§ Ein Datenblock:
-------------------------

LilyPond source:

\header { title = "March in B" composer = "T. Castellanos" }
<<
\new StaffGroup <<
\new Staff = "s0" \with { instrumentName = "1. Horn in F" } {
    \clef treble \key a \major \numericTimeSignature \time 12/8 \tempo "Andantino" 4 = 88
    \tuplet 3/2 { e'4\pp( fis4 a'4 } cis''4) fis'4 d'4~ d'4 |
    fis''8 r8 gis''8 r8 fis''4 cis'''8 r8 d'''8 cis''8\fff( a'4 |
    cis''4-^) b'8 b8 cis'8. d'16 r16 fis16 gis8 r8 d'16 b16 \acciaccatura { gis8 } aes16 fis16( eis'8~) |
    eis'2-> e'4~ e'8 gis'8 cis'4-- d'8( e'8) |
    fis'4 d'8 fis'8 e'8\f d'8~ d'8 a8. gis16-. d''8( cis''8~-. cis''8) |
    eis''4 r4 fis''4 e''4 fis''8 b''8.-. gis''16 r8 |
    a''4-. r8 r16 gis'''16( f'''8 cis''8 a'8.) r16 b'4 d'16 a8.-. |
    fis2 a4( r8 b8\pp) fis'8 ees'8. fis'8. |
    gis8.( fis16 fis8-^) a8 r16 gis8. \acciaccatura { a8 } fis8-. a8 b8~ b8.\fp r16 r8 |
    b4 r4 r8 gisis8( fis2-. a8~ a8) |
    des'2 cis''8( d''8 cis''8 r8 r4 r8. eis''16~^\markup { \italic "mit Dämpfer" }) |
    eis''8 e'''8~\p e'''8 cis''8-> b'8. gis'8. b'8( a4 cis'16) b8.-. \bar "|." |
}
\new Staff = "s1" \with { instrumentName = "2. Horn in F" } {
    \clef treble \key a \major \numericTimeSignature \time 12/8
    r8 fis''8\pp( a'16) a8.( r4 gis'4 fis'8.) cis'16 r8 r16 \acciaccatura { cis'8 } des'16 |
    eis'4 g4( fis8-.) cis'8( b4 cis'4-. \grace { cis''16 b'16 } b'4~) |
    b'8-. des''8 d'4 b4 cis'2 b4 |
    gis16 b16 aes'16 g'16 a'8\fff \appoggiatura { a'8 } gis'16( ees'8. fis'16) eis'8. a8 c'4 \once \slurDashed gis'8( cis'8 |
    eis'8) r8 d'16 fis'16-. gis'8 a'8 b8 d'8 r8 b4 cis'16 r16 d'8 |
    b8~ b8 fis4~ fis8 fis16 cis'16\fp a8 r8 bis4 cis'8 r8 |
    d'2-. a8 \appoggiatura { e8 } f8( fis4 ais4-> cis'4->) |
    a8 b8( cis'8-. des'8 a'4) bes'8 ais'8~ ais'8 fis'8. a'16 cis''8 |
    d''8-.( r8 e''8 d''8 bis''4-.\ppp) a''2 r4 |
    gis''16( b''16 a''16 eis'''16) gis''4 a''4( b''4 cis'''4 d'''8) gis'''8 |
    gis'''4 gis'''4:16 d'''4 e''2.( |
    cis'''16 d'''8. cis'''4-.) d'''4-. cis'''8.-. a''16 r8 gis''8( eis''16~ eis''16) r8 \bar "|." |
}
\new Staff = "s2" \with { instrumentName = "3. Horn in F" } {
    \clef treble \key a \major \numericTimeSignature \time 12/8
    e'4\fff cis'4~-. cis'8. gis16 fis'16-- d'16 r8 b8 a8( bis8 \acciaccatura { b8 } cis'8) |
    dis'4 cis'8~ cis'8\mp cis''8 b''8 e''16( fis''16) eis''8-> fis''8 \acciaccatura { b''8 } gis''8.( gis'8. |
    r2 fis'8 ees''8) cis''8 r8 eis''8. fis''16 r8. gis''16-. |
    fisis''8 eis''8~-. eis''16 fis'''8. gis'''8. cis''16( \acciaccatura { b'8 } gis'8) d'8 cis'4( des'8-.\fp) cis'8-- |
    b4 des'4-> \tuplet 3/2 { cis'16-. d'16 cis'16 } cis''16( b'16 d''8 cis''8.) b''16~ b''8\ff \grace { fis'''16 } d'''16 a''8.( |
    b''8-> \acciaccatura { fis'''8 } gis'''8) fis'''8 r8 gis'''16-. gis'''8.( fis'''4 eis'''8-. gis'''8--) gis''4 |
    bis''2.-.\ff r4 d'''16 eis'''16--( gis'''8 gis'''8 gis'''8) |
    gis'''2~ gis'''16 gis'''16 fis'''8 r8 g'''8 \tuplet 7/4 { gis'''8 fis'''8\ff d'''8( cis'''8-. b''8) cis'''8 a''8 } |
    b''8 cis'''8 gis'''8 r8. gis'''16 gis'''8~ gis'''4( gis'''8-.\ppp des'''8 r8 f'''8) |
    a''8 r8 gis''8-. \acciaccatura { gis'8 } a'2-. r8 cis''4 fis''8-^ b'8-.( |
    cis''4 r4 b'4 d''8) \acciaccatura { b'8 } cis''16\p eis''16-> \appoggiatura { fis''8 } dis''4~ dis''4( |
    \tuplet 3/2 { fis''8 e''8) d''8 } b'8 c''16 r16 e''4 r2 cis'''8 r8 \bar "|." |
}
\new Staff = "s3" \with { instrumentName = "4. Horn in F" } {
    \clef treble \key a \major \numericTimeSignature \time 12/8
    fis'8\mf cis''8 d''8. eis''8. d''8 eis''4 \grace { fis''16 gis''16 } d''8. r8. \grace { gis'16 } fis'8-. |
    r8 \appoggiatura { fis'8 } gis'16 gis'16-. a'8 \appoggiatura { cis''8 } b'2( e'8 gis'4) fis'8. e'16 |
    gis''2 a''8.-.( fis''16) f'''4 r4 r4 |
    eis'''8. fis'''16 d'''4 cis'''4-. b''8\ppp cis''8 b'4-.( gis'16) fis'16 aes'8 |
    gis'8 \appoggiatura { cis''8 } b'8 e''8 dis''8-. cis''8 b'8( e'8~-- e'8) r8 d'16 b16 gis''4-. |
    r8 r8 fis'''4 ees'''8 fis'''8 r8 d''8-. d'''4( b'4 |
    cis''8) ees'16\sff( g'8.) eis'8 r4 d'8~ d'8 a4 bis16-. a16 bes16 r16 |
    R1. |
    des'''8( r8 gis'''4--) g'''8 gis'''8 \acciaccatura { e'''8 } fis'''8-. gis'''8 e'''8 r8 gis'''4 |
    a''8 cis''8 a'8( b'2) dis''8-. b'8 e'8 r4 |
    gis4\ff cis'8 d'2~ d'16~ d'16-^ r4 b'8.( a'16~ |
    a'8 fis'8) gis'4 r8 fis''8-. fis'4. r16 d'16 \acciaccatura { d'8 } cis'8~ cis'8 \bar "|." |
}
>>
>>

-------------------------

§ AUFGABENSTELLUNG: Liste jede Zeile der Einträge oben auf, die die Zeichenfolge „with“ enthält. Dabei kommt es auf Groß- und Kleinschreibung an.

§ AUSGABE UNTEN:
\new Staff = "s0" \with { instrumentName = "1. Horn in F" } {
\new Staff = "s1" \with { instrumentName = "2. Horn in F" } {
\new Staff = "s2" \with { instrumentName = "3. Horn in F" } {
\new Staff = "s3" \with { instrumentName = "4. Horn in F" } {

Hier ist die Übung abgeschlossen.